WHAT YOU HAVE TO DO:
Print all entries word for word.

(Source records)
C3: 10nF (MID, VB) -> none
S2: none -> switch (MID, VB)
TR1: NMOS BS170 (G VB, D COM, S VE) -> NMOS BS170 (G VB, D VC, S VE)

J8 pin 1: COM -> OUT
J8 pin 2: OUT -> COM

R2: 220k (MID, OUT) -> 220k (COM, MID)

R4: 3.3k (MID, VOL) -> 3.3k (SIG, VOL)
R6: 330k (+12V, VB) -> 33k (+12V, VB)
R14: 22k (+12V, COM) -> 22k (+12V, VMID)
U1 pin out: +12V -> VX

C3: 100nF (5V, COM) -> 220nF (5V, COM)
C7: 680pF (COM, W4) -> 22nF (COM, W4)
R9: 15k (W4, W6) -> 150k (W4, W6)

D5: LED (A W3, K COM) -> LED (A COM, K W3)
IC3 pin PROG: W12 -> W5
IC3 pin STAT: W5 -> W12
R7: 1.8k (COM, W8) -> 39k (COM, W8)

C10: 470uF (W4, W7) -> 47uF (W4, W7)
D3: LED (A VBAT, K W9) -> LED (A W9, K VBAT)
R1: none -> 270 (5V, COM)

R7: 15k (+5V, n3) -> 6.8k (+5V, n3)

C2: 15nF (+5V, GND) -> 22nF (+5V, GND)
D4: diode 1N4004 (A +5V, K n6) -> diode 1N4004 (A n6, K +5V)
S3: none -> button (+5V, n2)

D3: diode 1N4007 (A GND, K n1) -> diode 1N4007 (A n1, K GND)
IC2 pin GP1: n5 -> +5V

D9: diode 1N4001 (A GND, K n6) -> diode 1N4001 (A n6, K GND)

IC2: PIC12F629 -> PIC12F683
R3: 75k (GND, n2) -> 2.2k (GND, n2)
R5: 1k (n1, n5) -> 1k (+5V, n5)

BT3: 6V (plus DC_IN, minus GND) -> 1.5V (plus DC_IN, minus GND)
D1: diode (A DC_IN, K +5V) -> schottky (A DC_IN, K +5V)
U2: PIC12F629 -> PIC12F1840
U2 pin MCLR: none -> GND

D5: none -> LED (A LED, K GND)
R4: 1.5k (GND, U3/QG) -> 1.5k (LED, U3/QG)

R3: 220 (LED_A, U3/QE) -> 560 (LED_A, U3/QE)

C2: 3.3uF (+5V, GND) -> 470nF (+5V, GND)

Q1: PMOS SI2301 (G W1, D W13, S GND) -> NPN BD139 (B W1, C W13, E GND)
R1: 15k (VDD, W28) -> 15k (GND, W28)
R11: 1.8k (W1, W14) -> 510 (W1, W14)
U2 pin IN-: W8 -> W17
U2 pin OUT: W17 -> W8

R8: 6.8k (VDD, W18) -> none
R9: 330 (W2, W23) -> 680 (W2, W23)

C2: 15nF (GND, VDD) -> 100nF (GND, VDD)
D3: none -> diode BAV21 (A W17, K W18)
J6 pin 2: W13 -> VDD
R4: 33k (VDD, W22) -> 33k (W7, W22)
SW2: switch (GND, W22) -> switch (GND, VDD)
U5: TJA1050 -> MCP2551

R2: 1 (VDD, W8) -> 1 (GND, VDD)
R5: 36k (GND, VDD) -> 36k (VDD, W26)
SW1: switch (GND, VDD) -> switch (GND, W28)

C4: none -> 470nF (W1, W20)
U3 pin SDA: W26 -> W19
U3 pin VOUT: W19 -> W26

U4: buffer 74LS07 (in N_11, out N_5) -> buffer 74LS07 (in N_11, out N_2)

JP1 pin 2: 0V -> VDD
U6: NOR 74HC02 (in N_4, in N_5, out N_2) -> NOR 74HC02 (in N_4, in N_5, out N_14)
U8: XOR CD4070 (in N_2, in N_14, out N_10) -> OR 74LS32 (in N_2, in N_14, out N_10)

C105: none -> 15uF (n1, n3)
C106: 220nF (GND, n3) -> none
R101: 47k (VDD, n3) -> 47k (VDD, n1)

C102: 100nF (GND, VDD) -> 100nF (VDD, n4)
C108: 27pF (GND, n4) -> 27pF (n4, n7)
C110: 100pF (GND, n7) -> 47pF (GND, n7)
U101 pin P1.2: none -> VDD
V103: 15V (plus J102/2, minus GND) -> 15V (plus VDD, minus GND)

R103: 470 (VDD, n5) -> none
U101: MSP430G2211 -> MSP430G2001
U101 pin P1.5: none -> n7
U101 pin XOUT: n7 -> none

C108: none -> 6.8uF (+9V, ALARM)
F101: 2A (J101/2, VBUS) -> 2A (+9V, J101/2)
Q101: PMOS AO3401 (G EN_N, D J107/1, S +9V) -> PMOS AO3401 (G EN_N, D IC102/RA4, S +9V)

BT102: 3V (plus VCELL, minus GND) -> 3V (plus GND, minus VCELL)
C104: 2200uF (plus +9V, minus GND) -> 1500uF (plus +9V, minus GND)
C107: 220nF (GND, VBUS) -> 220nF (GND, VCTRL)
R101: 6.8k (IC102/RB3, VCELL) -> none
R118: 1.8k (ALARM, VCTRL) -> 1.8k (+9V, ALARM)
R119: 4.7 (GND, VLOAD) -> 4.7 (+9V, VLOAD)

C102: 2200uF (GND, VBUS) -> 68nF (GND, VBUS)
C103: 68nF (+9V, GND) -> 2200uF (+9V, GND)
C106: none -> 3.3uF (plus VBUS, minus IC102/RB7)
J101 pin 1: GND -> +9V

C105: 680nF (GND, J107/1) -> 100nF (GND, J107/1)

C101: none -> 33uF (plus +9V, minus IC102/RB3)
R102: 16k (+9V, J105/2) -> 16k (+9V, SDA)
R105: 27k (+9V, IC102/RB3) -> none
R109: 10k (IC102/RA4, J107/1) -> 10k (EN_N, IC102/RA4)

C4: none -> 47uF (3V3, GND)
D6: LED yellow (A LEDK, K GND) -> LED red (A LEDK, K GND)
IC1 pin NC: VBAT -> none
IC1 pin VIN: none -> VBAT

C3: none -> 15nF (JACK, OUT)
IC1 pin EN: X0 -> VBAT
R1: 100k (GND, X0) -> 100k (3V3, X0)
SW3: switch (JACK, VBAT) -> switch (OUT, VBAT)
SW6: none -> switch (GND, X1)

RESPONSE AREA:
C3: 10nF (MID, VB) -> none
S2: none -> switch (MID, VB)
TR1: NMOS BS170 (G VB, D COM, S VE) -> NMOS BS170 (G VB, D VC, S VE)

J8 pin 1: COM -> OUT
J8 pin 2: OUT -> COM

R2: 220k (MID, OUT) -> 220k (COM, MID)

R4: 3.3k (MID, VOL) -> 3.3k (SIG, VOL)
R6: 330k (+12V, VB) -> 33k (+12V, VB)
R14: 22k (+12V, COM) -> 22k (+12V, VMID)
U1 pin out: +12V -> VX

C3: 100nF (5V, COM) -> 220nF (5V, COM)
C7: 680pF (COM, W4) -> 22nF (COM, W4)
R9: 15k (W4, W6) -> 150k (W4, W6)

D5: LED (A W3, K COM) -> LED (A COM, K W3)
IC3 pin PROG: W12 -> W5
IC3 pin STAT: W5 -> W12
R7: 1.8k (COM, W8) -> 39k (COM, W8)

C10: 470uF (W4, W7) -> 47uF (W4, W7)
D3: LED (A VBAT, K W9) -> LED (A W9, K VBAT)
R1: none -> 270 (5V, COM)

R7: 15k (+5V, n3) -> 6.8k (+5V, n3)

C2: 15nF (+5V, GND) -> 22nF (+5V, GND)
D4: diode 1N4004 (A +5V, K n6) -> diode 1N4004 (A n6, K +5V)
S3: none -> button (+5V, n2)

D3: diode 1N4007 (A GND, K n1) -> diode 1N4007 (A n1, K GND)
IC2 pin GP1: n5 -> +5V

D9: diode 1N4001 (A GND, K n6) -> diode 1N4001 (A n6, K GND)

IC2: PIC12F629 -> PIC12F683
R3: 75k (GND, n2) -> 2.2k (GND, n2)
R5: 1k (n1, n5) -> 1k (+5V, n5)

BT3: 6V (plus DC_IN, minus GND) -> 1.5V (plus DC_IN, minus GND)
D1: diode (A DC_IN, K +5V) -> schottky (A DC_IN, K +5V)
U2: PIC12F629 -> PIC12F1840
U2 pin MCLR: none -> GND

D5: none -> LED (A LED, K GND)
R4: 1.5k (GND, U3/QG) -> 1.5k (LED, U3/QG)

R3: 220 (LED_A, U3/QE) -> 560 (LED_A, U3/QE)

C2: 3.3uF (+5V, GND) -> 470nF (+5V, GND)

Q1: PMOS SI2301 (G W1, D W13, S GND) -> NPN BD139 (B W1, C W13, E GND)
R1: 15k (VDD, W28) -> 15k (GND, W28)
R11: 1.8k (W1, W14) -> 510 (W1, W14)
U2 pin IN-: W8 -> W17
U2 pin OUT: W17 -> W8

R8: 6.8k (VDD, W18) -> none
R9: 330 (W2, W23) -> 680 (W2, W23)

C2: 15nF (GND, VDD) -> 100nF (GND, VDD)
D3: none -> diode BAV21 (A W17, K W18)
J6 pin 2: W13 -> VDD
R4: 33k (VDD, W22) -> 33k (W7, W22)
SW2: switch (GND, W22) -> switch (GND, VDD)
U5: TJA1050 -> MCP2551

R2: 1 (VDD, W8) -> 1 (GND, VDD)
R5: 36k (GND, VDD) -> 36k (VDD, W26)
SW1: switch (GND, VDD) -> switch (GND, W28)

C4: none -> 470nF (W1, W20)
U3 pin SDA: W26 -> W19
U3 pin VOUT: W19 -> W26

U4: buffer 74LS07 (in N_11, out N_5) -> buffer 74LS07 (in N_11, out N_2)

JP1 pin 2: 0V -> VDD
U6: NOR 74HC02 (in N_4, in N_5, out N_2) -> NOR 74HC02 (in N_4, in N_5, out N_14)
U8: XOR CD4070 (in N_2, in N_14, out N_10) -> OR 74LS32 (in N_2, in N_14, out N_10)

C105: none -> 15uF (n1, n3)
C106: 220nF (GND, n3) -> none
R101: 47k (VDD, n3) -> 47k (VDD, n1)

C102: 100nF (GND, VDD) -> 100nF (VDD, n4)
C108: 27pF (GND, n4) -> 27pF (n4, n7)
C110: 100pF (GND, n7) -> 47pF (GND, n7)
U101 pin P1.2: none -> VDD
V103: 15V (plus J102/2, minus GND) -> 15V (plus VDD, minus GND)

R103: 470 (VDD, n5) -> none
U101: MSP430G2211 -> MSP430G2001
U101 pin P1.5: none -> n7
U101 pin XOUT: n7 -> none

C108: none -> 6.8uF (+9V, ALARM)
F101: 2A (J101/2, VBUS) -> 2A (+9V, J101/2)
Q101: PMOS AO3401 (G EN_N, D J107/1, S +9V) -> PMOS AO3401 (G EN_N, D IC102/RA4, S +9V)

BT102: 3V (plus VCELL, minus GND) -> 3V (plus GND, minus VCELL)
C104: 2200uF (plus +9V, minus GND) -> 1500uF (plus +9V, minus GND)
C107: 220nF (GND, VBUS) -> 220nF (GND, VCTRL)
R101: 6.8k (IC102/RB3, VCELL) -> none
R118: 1.8k (ALARM, VCTRL) -> 1.8k (+9V, ALARM)
R119: 4.7 (GND, VLOAD) -> 4.7 (+9V, VLOAD)

C102: 2200uF (GND, VBUS) -> 68nF (GND, VBUS)
C103: 68nF (+9V, GND) -> 2200uF (+9V, GND)
C106: none -> 3.3uF (plus VBUS, minus IC102/RB7)
J101 pin 1: GND -> +9V

C105: 680nF (GND, J107/1) -> 100nF (GND, J107/1)

C101: none -> 33uF (plus +9V, minus IC102/RB3)
R102: 16k (+9V, J105/2) -> 16k (+9V, SDA)
R105: 27k (+9V, IC102/RB3) -> none
R109: 10k (IC102/RA4, J107/1) -> 10k (EN_N, IC102/RA4)

C4: none -> 47uF (3V3, GND)
D6: LED yellow (A LEDK, K GND) -> LED red (A LEDK, K GND)
IC1 pin NC: VBAT -> none
IC1 pin VIN: none -> VBAT

C3: none -> 15nF (JACK, OUT)
IC1 pin EN: X0 -> VBAT
R1: 100k (GND, X0) -> 100k (3V3, X0)
SW3: switch (JACK, VBAT) -> switch (OUT, VBAT)
SW6: none -> switch (GND, X1)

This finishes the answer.